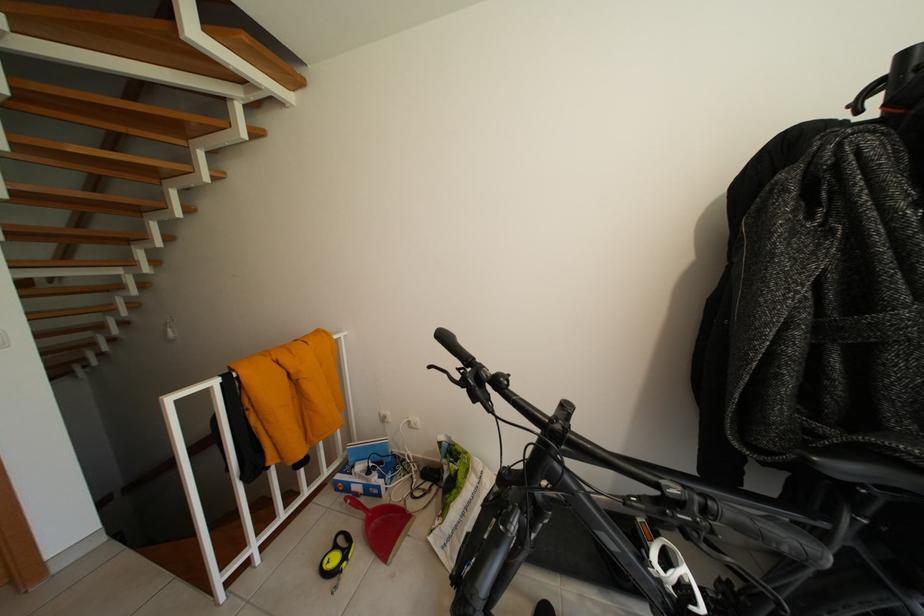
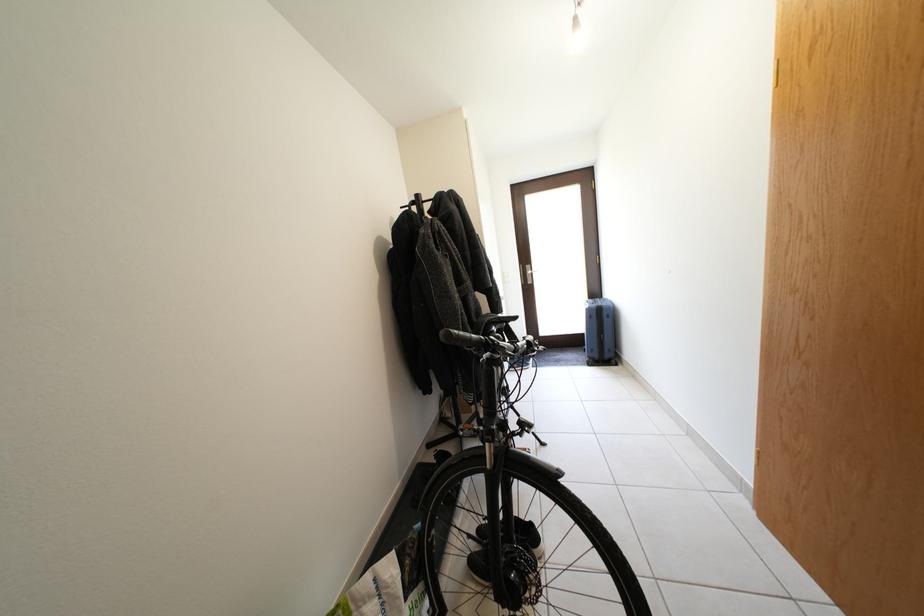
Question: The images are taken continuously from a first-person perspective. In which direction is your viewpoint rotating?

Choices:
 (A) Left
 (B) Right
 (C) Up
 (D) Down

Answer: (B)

* **AIM**
Can you pull the text of every entry above out word for word, with the pictures left out?

* **WORKED SOLUTION**
Question: The images are taken continuously from a first-person perspective. In which direction is your viewpoint rotating?

Choices:
 (A) Left
 (B) Right
 (C) Up
 (D) Down

Answer: (B)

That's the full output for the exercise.